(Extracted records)
□ □ □ □

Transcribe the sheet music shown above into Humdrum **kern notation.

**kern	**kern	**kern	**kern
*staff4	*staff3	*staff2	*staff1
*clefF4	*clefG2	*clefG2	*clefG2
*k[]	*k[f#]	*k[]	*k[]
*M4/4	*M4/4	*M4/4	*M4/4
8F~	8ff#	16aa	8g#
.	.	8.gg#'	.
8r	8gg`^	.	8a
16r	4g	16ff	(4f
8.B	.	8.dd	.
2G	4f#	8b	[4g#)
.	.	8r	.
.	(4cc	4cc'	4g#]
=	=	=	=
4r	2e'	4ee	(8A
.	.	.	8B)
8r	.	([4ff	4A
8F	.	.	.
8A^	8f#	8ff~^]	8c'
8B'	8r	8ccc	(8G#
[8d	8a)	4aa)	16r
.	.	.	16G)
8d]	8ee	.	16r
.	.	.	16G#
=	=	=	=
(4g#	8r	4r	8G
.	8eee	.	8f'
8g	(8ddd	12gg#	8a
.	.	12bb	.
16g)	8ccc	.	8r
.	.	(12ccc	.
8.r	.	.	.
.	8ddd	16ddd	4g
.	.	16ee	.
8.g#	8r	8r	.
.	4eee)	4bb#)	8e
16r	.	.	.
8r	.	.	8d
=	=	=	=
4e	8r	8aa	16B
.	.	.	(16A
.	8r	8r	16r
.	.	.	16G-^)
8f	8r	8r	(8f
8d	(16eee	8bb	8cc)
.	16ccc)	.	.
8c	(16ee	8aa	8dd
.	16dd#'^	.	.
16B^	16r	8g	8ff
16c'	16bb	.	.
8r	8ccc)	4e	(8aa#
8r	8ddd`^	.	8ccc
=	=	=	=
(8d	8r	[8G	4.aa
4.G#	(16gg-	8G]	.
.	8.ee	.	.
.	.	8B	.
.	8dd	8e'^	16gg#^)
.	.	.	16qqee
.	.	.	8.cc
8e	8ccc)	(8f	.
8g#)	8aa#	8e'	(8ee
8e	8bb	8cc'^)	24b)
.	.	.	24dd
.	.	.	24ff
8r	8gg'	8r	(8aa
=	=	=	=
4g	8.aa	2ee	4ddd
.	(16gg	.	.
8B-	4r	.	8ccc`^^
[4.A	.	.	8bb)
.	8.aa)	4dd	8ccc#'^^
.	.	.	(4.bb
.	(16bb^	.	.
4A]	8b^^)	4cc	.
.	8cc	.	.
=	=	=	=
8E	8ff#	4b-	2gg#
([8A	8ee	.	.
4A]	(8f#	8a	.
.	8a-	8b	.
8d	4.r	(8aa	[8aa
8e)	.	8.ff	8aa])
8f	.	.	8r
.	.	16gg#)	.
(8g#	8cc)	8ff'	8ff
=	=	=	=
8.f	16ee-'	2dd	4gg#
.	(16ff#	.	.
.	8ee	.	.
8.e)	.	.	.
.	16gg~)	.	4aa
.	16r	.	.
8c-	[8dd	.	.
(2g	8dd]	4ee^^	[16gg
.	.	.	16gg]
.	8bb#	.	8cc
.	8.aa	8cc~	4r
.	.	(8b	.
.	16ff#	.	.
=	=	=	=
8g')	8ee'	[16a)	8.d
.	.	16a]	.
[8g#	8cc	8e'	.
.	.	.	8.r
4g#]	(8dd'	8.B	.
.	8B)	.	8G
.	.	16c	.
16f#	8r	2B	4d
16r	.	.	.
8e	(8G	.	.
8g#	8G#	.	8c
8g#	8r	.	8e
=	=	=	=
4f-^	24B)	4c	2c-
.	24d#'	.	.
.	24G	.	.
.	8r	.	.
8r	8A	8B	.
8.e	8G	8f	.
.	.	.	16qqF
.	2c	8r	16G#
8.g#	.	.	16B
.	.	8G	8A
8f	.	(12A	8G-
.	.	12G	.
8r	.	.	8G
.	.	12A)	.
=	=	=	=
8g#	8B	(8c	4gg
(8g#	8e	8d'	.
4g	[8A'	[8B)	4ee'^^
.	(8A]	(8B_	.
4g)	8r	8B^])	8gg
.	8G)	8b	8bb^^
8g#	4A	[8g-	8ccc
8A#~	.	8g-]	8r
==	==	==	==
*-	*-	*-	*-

□ □ □ □

■ PROBLEM STATEMENT ■
Please find each line in the data above that contains the string "kern", and copy those lines.

■ EXERCISE SOLUTION ■
Transcribe the sheet music shown above into Humdrum **kern notation.
**kern	**kern	**kern	**kern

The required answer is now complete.